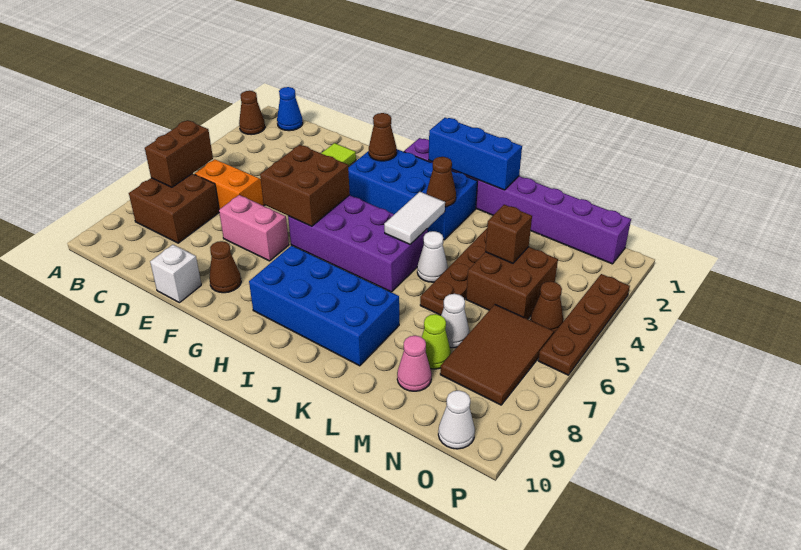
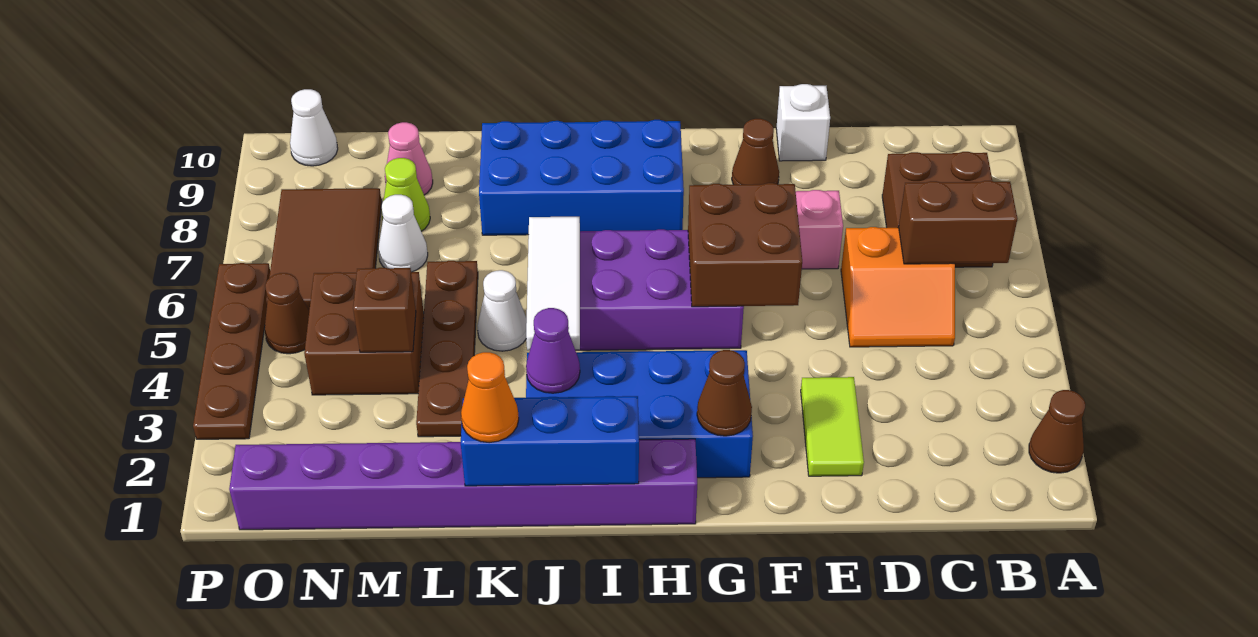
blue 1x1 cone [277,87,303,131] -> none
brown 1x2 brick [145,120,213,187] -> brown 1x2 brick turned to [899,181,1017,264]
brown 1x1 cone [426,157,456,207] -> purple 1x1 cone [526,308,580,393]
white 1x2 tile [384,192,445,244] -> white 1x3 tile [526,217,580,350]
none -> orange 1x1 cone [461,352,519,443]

════

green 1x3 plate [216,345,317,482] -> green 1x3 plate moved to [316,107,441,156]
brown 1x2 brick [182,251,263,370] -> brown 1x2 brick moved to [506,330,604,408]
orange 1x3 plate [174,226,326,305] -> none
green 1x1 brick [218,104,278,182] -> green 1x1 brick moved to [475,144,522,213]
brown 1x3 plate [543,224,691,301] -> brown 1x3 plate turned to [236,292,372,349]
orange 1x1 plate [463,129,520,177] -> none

════

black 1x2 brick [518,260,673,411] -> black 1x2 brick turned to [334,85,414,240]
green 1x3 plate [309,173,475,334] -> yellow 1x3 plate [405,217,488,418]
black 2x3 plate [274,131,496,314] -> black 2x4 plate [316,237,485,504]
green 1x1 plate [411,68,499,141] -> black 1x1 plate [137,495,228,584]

════

Exercise description >> Each line of the listing above that includes the word "green" should be copied.

Task answer >>
green 1x3 plate [216,345,317,482] -> green 1x3 plate moved to [316,107,441,156]
green 1x1 brick [218,104,278,182] -> green 1x1 brick moved to [475,144,522,213]
green 1x3 plate [309,173,475,334] -> yellow 1x3 plate [405,217,488,418]
green 1x1 plate [411,68,499,141] -> black 1x1 plate [137,495,228,584]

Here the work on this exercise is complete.